# YOUR INSTRUCTIONS
Extract the lines from the first one in the records below through the line containing "BT1: 12V (plus", keeping both ends and leaving out any pictures.

※

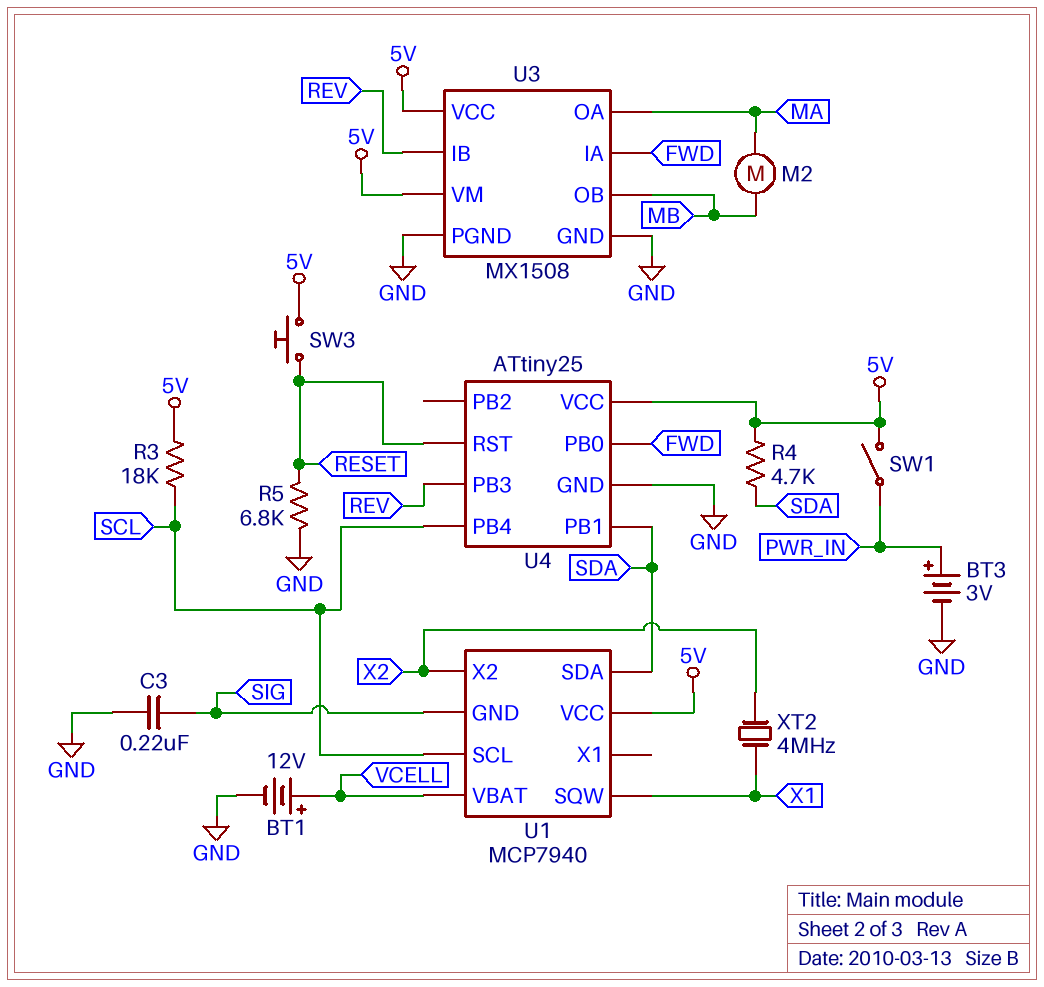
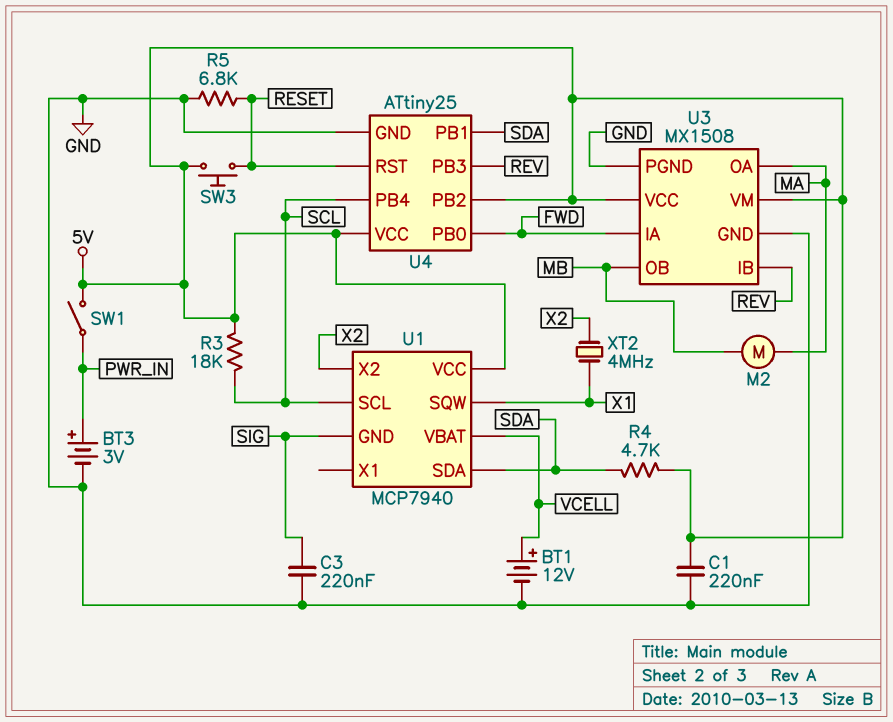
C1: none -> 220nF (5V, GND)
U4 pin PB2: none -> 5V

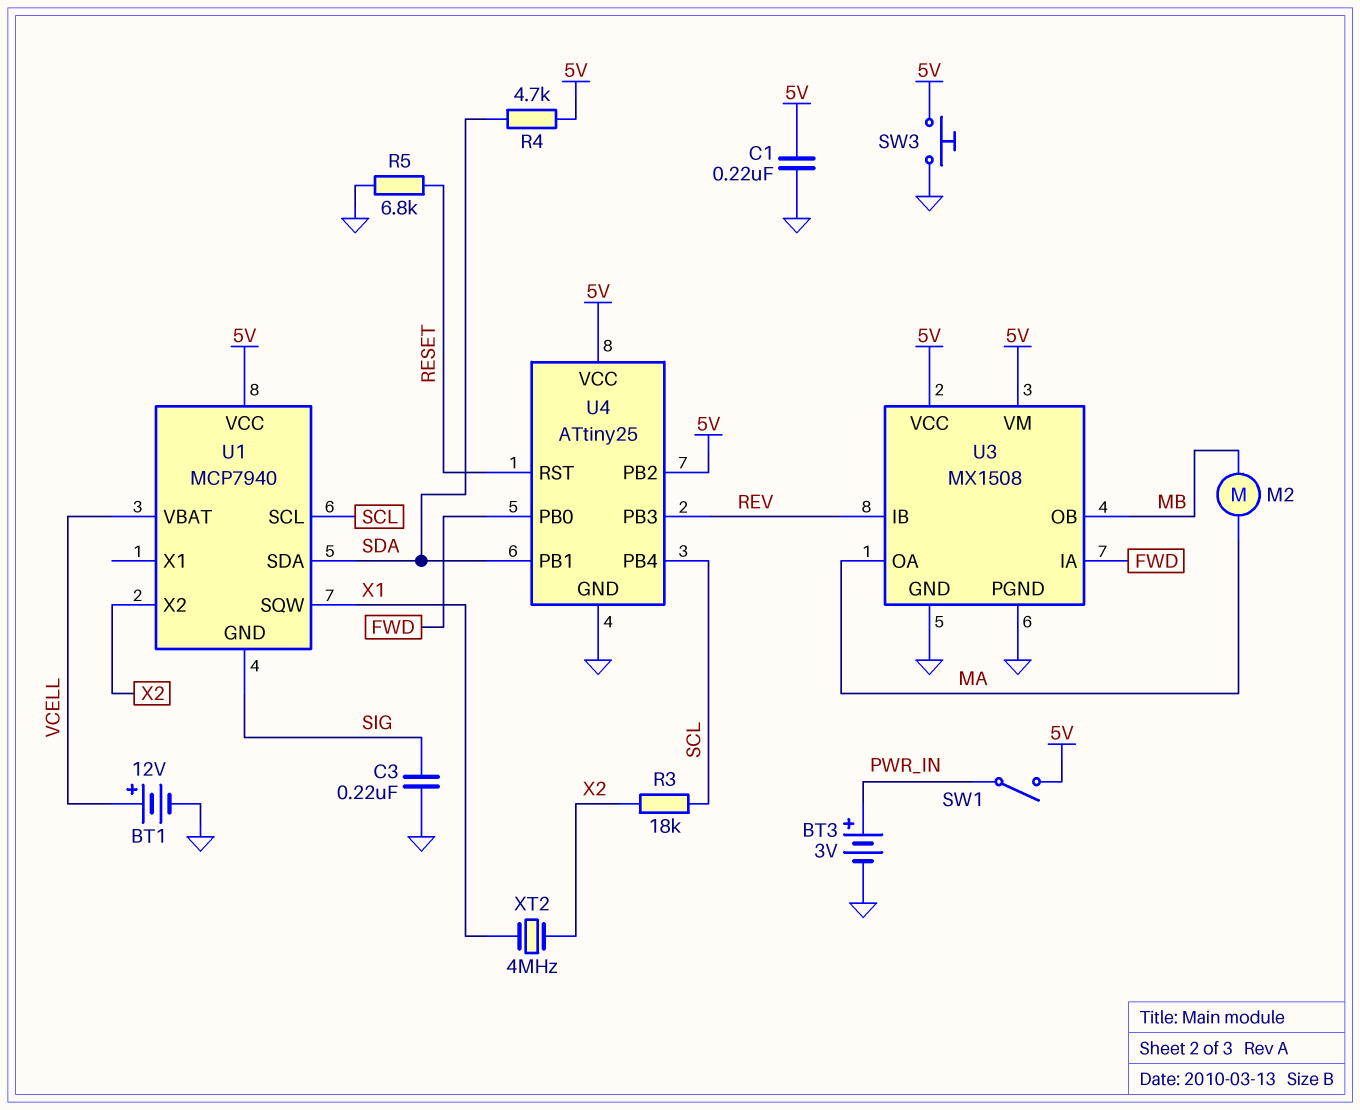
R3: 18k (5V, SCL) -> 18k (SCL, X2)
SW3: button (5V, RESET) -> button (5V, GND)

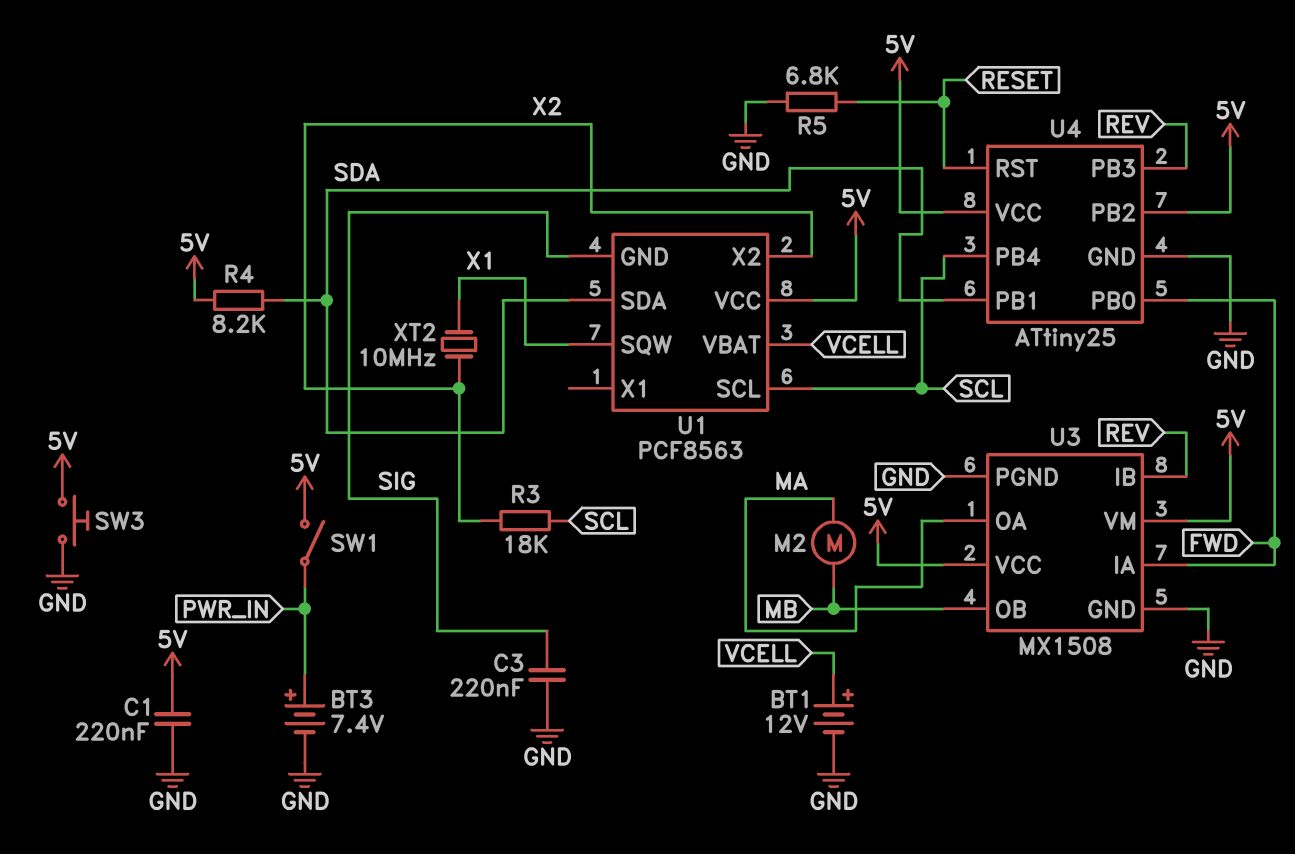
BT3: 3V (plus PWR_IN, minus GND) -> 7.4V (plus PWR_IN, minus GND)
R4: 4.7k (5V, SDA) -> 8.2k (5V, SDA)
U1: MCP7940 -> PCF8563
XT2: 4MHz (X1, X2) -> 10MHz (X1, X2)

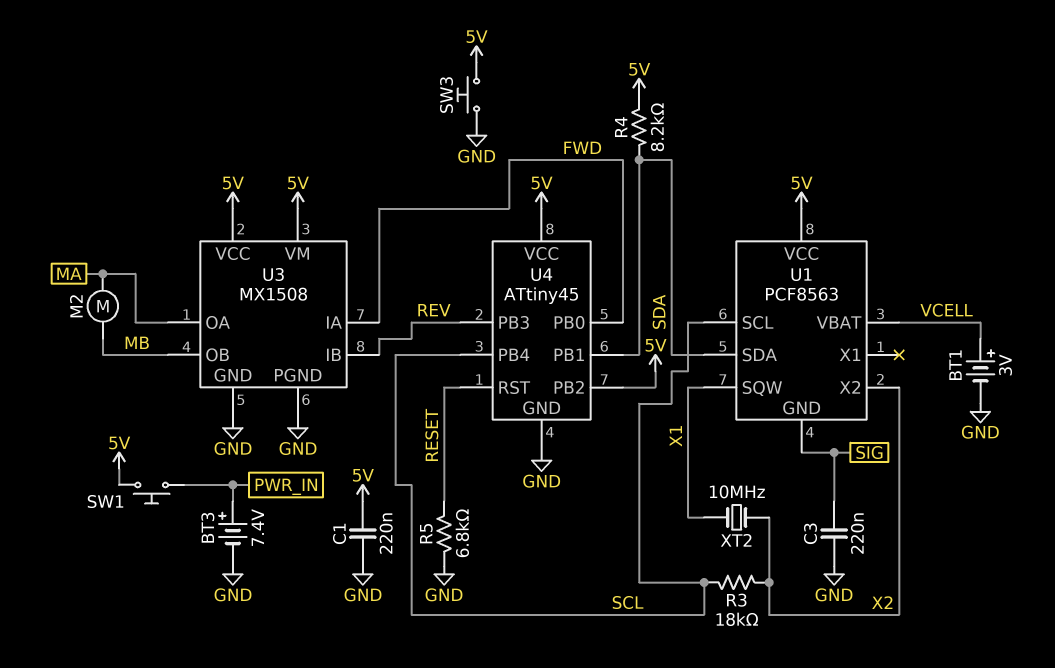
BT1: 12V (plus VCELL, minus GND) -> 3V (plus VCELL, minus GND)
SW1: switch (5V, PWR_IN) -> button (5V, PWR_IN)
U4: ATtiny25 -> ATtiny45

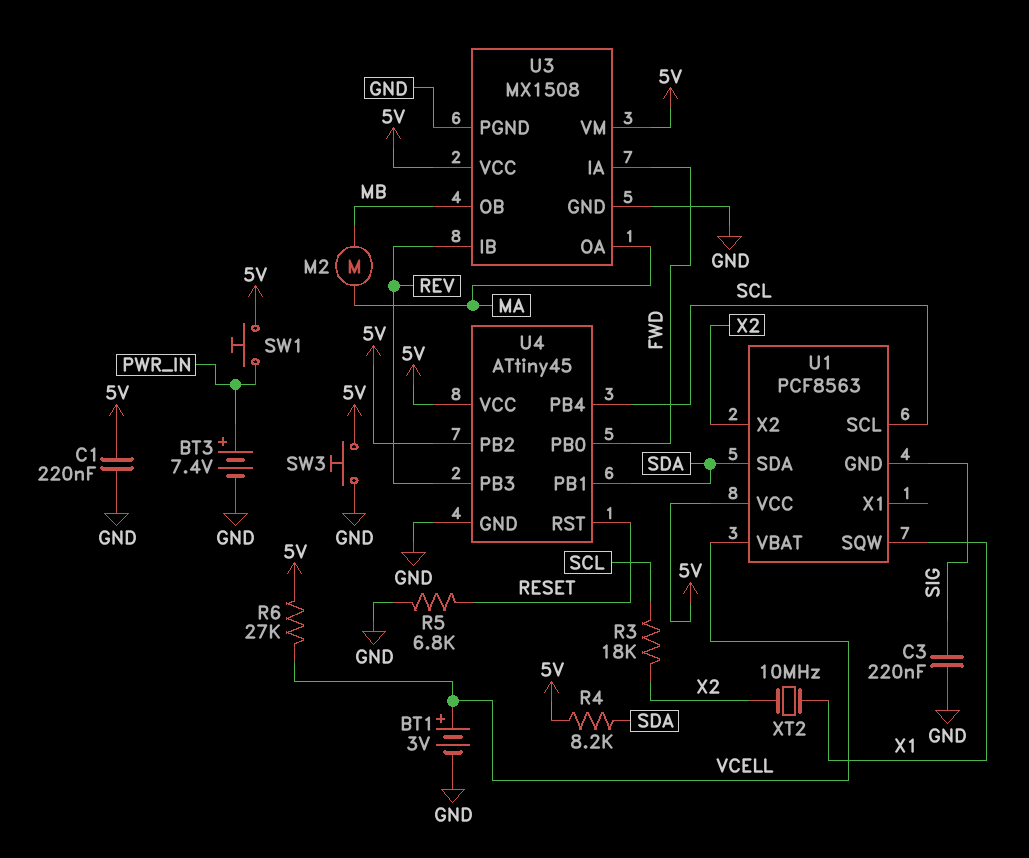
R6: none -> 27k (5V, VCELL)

※

# WRITTEN ANSWER
C1: none -> 220nF (5V, GND)
U4 pin PB2: none -> 5V

R3: 18k (5V, SCL) -> 18k (SCL, X2)
SW3: button (5V, RESET) -> button (5V, GND)

BT3: 3V (plus PWR_IN, minus GND) -> 7.4V (plus PWR_IN, minus GND)
R4: 4.7k (5V, SDA) -> 8.2k (5V, SDA)
U1: MCP7940 -> PCF8563
XT2: 4MHz (X1, X2) -> 10MHz (X1, X2)

BT1: 12V (plus VCELL, minus GND) -> 3V (plus VCELL, minus GND)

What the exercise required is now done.